[Modification records]
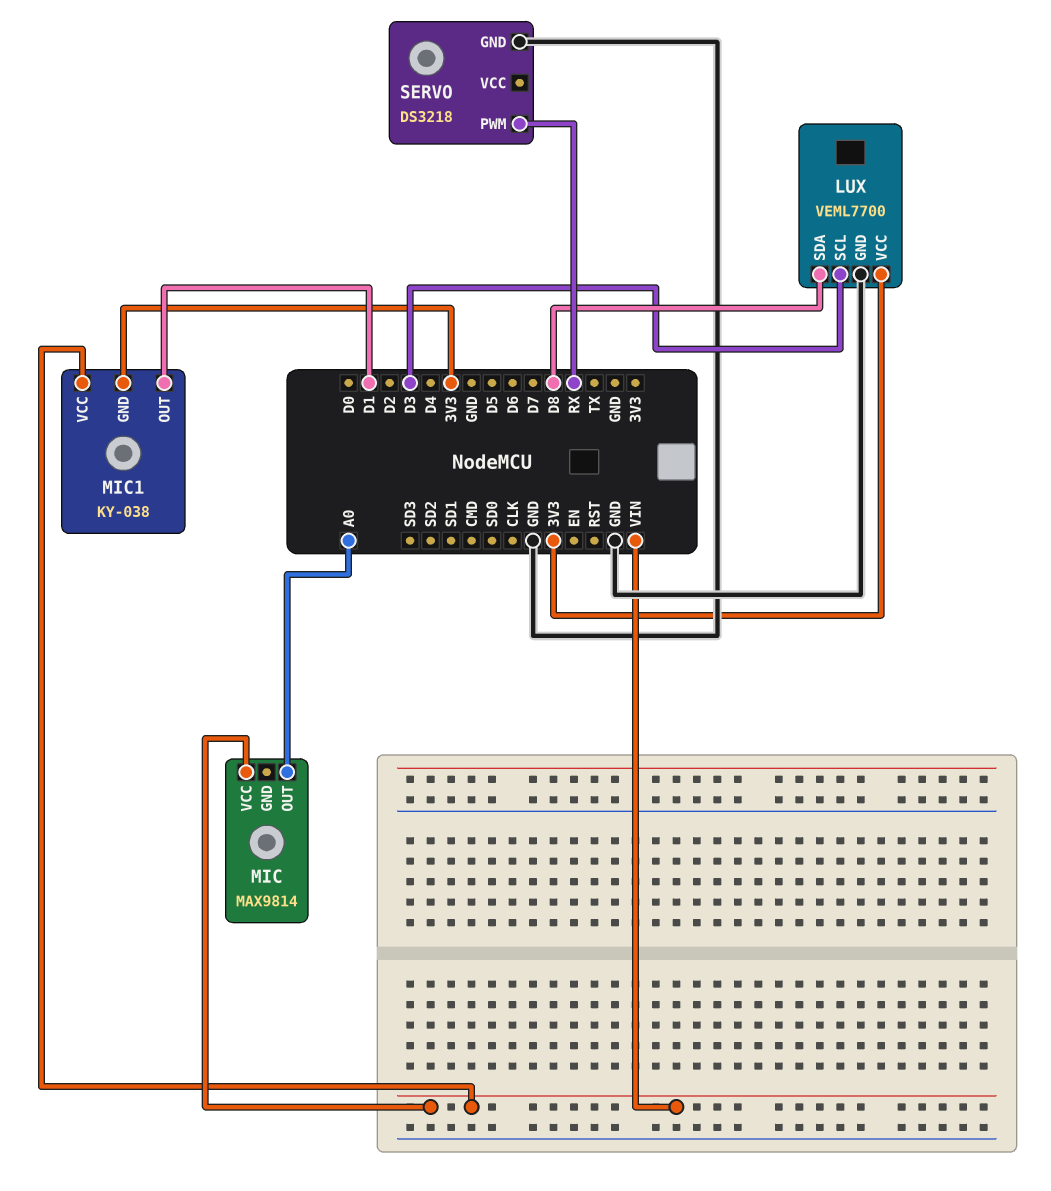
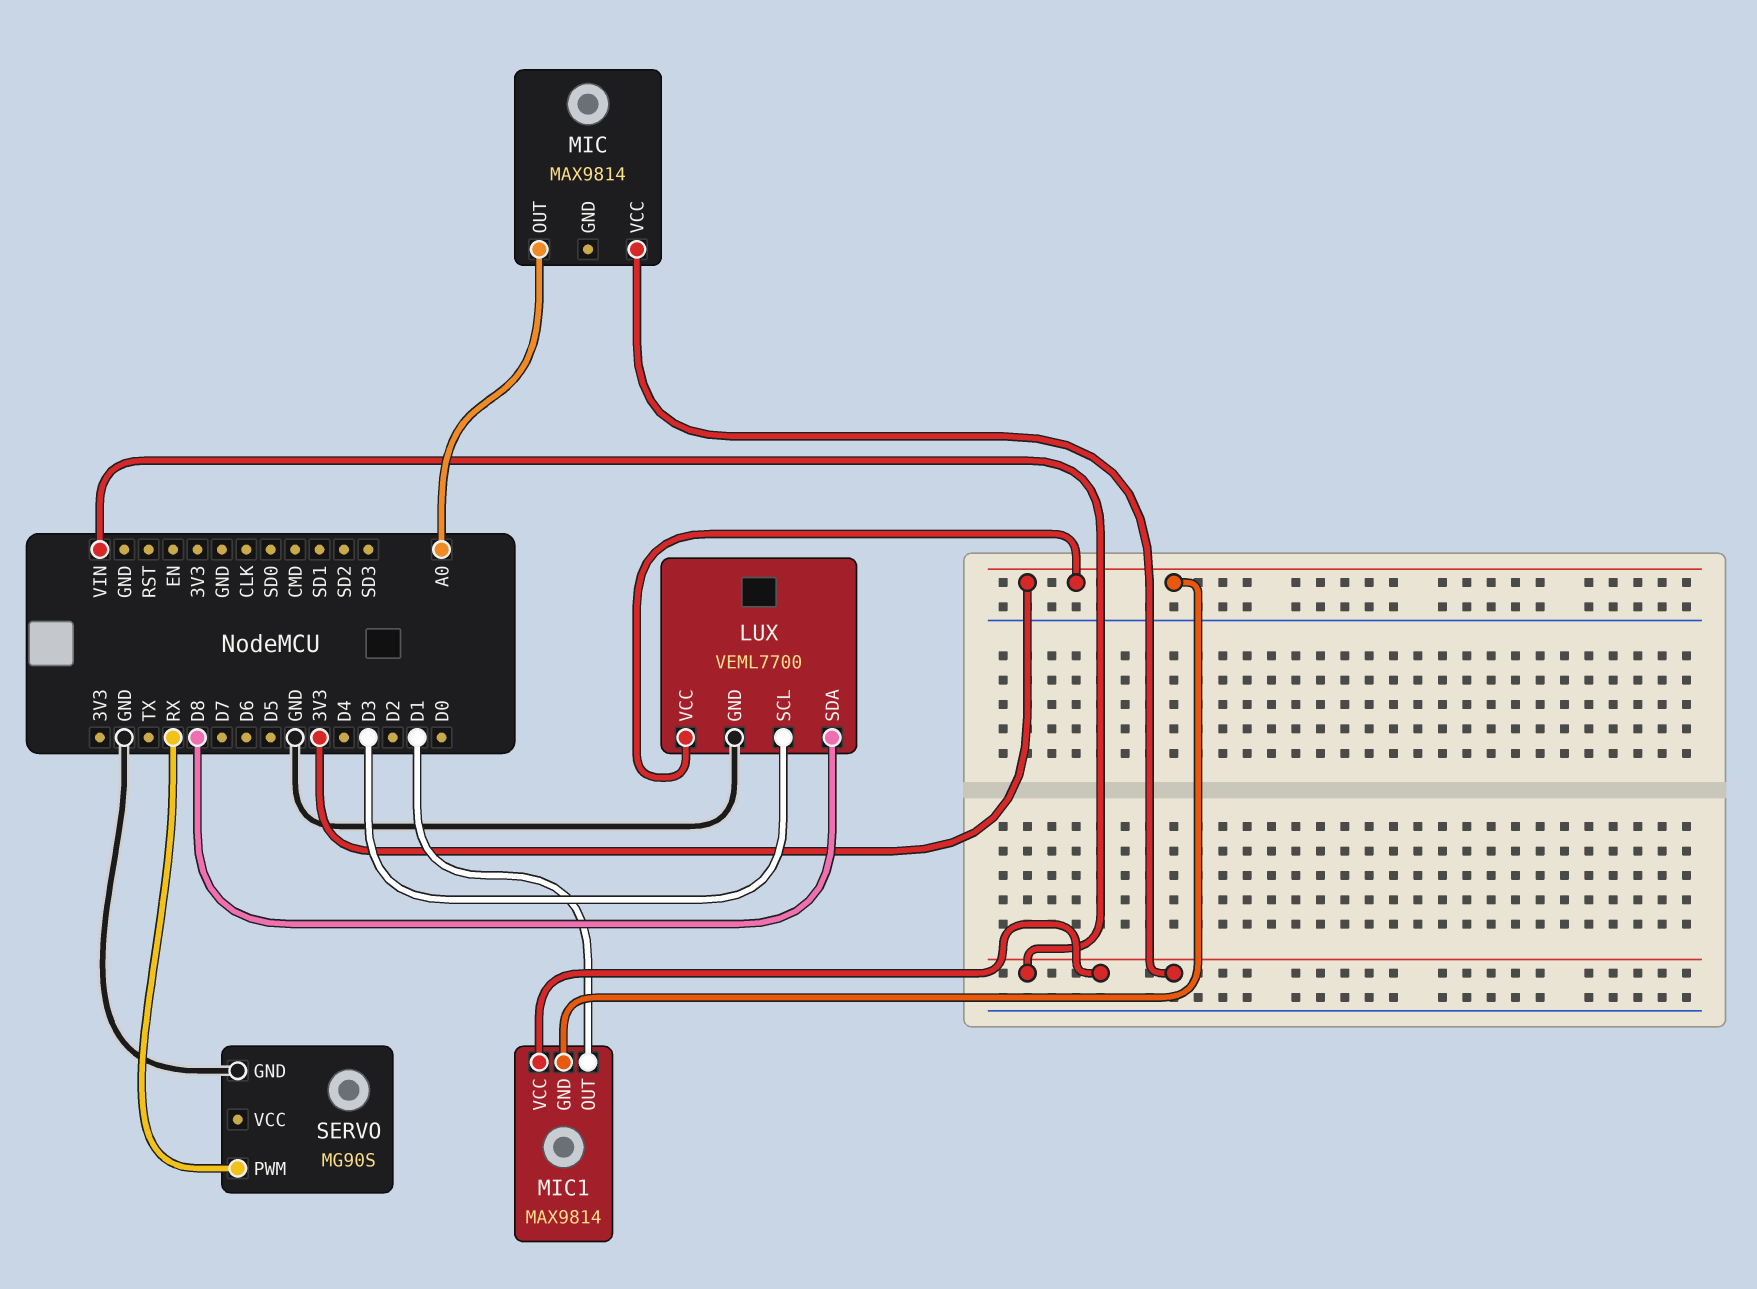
MIC1: KY-038 -> MAX9814
SERVO: DS3218 -> MG90S

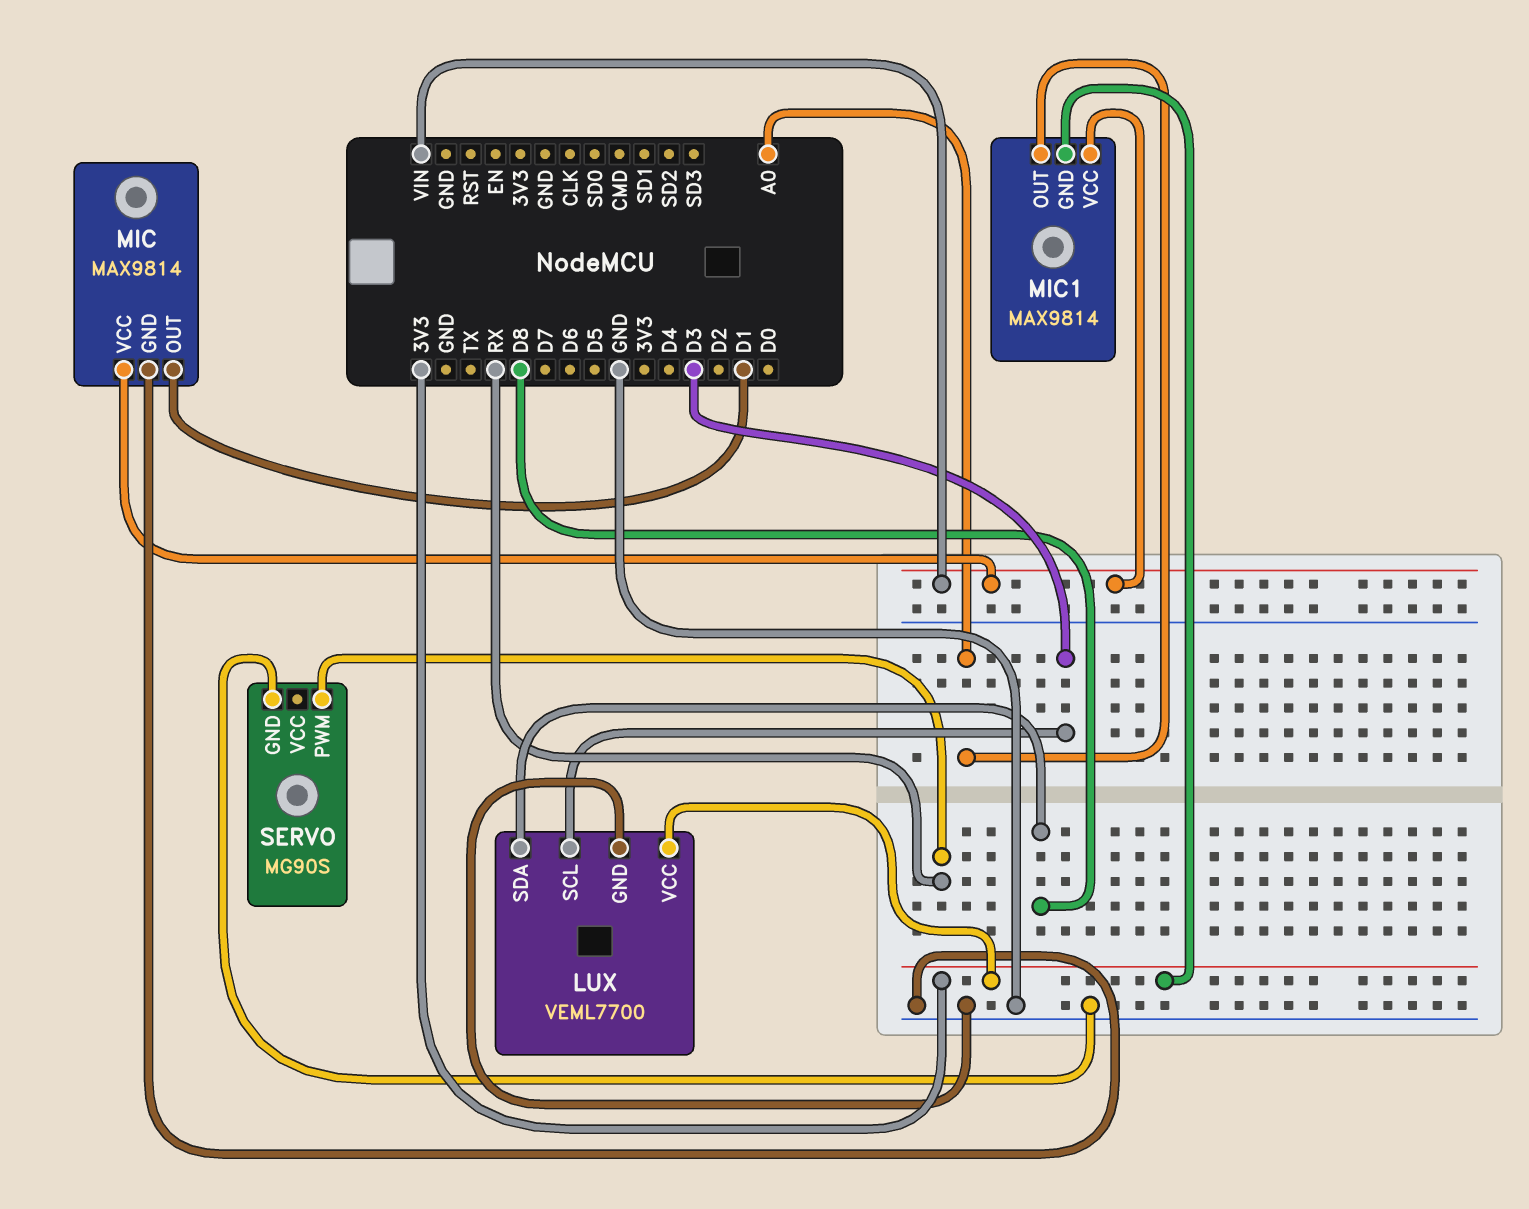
MIC pin GND: none -> GND
MIC pin OUT: A0 -> D1
MIC1 pin OUT: D1 -> A0

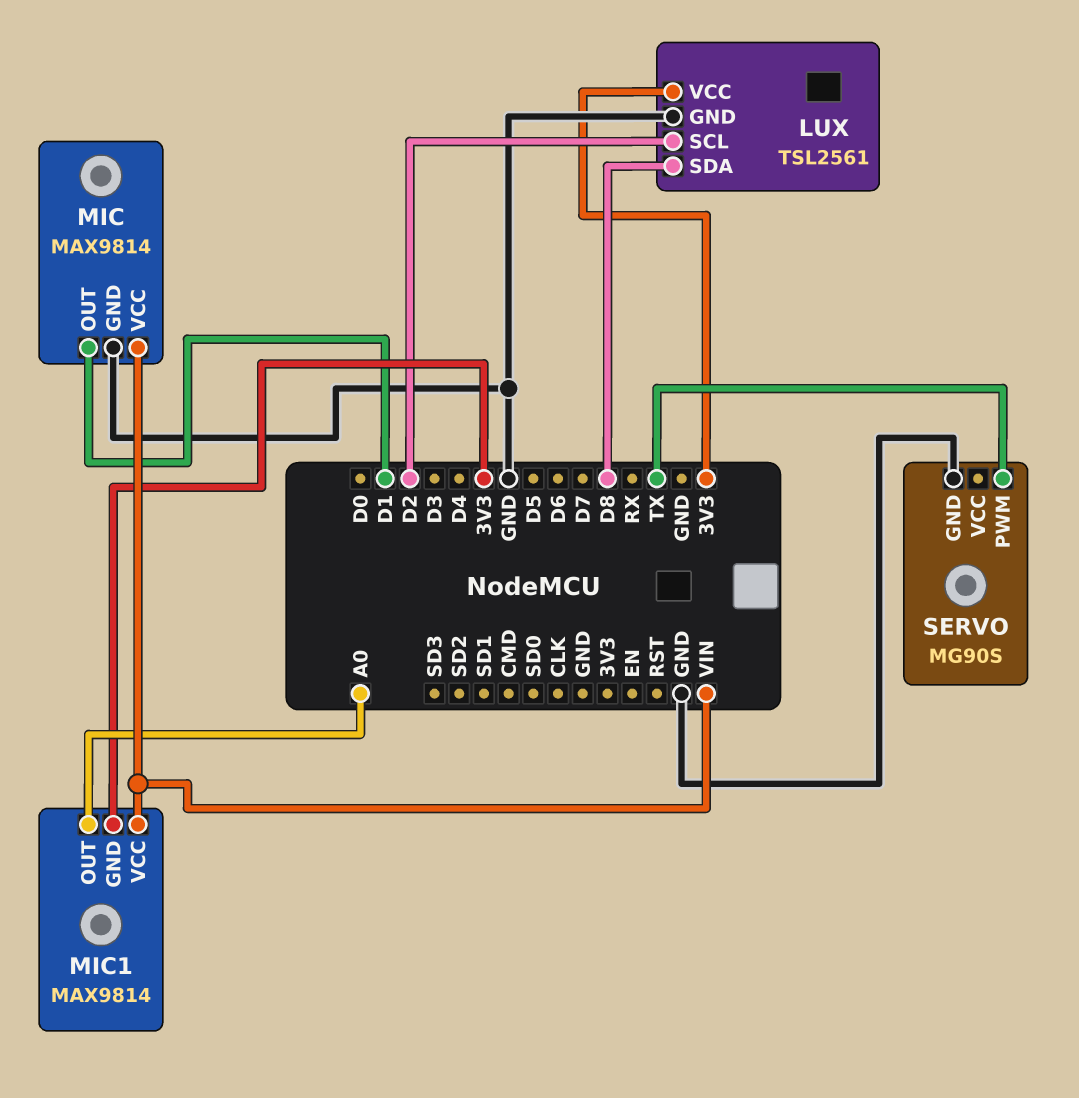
LUX: VEML7700 -> TSL2561
LUX pin SCL: D3 -> D2
SERVO pin PWM: RX -> TX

◆ Exercise requirements
The reply should contain all of the data above, word for word, with no pictures.

◆ Written solution
MIC1: KY-038 -> MAX9814
SERVO: DS3218 -> MG90S

MIC pin GND: none -> GND
MIC pin OUT: A0 -> D1
MIC1 pin OUT: D1 -> A0

LUX: VEML7700 -> TSL2561
LUX pin SCL: D3 -> D2
SERVO pin PWM: RX -> TX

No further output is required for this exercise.